**TASK DATA**
★ ★ ★ ★ ★
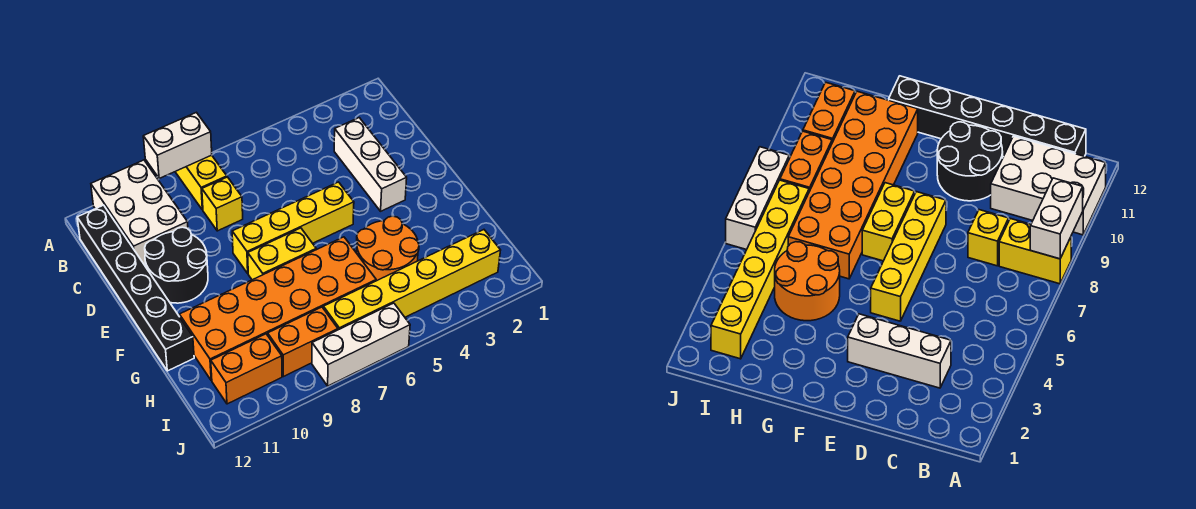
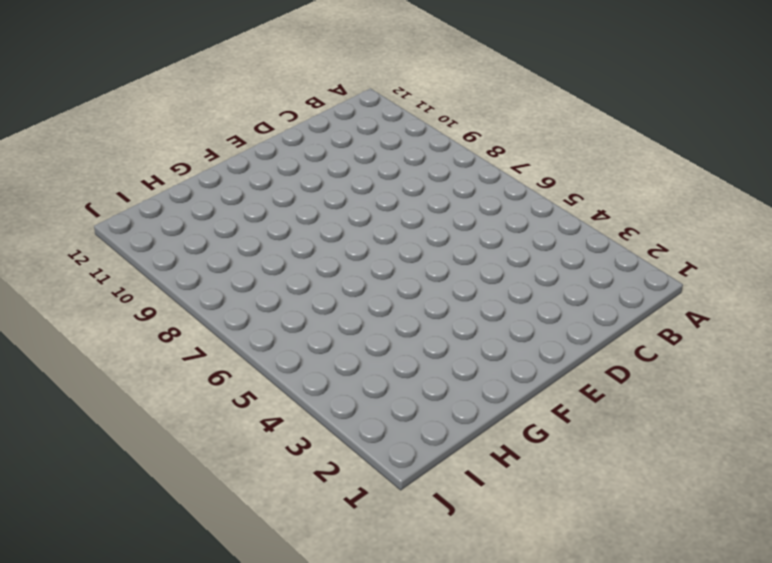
none -> yellow brick A8:B8 level 1
none -> white brick A10:C11 level 1
none -> black brick B12:G12 level 1

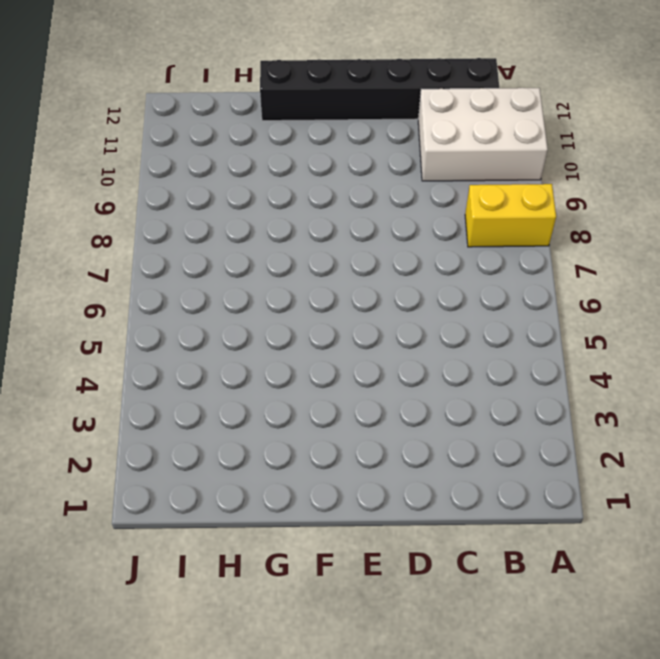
none -> white brick C3:E3 level 1
none -> yellow brick C8 level 1
none -> black round brick D10:E11 level 1

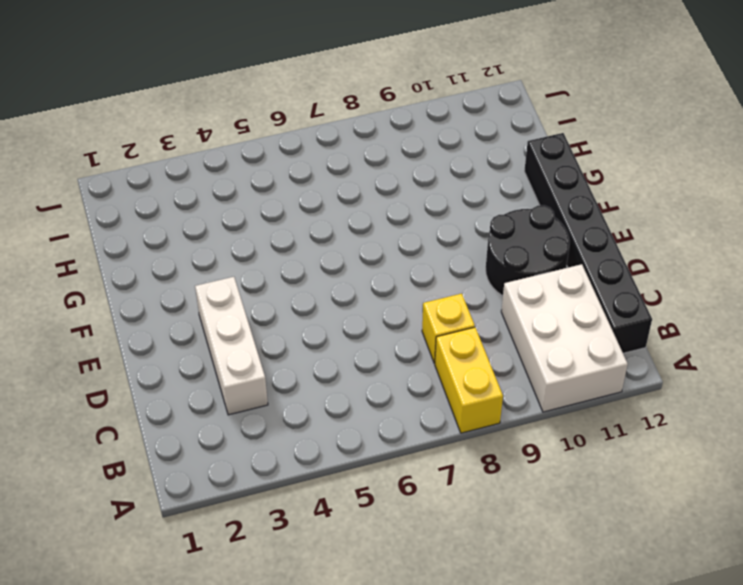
none -> yellow brick E5:E8 level 1
none -> yellow brick F7:F8 level 1
none -> orange round brick G4:H5 level 1

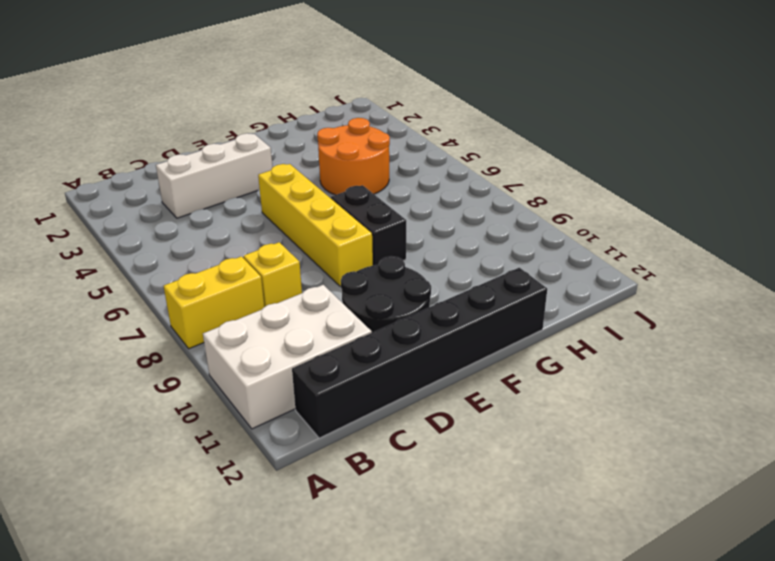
black brick F7:F8 level 1 -> yellow brick F7:F8 level 1
none -> orange brick G6:H11 level 1
none -> yellow brick I2:I7 level 1
none -> orange brick I8:I9 level 1

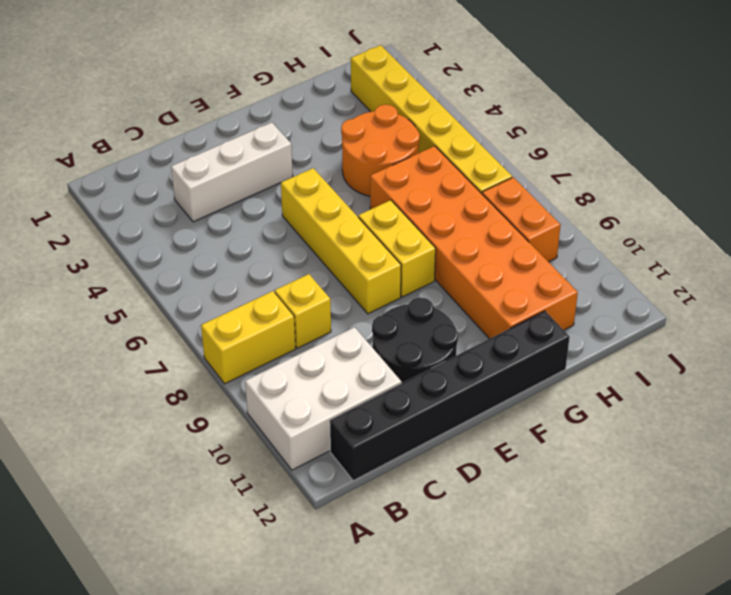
none -> orange brick I10:I11 level 1
none -> white brick J6:J8 level 1
none -> white brick A8:A9 level 2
★ ★ ★ ★ ★
**WHAT YOU SHOULD DO**
Write every record out again exactly as written. Pictures don't belong in the copy.

**EXERCISE ANSWER**
none -> yellow brick A8:B8 level 1
none -> white brick A10:C11 level 1
none -> black brick B12:G12 level 1

none -> white brick C3:E3 level 1
none -> yellow brick C8 level 1
none -> black round brick D10:E11 level 1

none -> yellow brick E5:E8 level 1
none -> yellow brick F7:F8 level 1
none -> orange round brick G4:H5 level 1

black brick F7:F8 level 1 -> yellow brick F7:F8 level 1
none -> orange brick G6:H11 level 1
none -> yellow brick I2:I7 level 1
none -> orange brick I8:I9 level 1

none -> orange brick I10:I11 level 1
none -> white brick J6:J8 level 1
none -> white brick A8:A9 level 2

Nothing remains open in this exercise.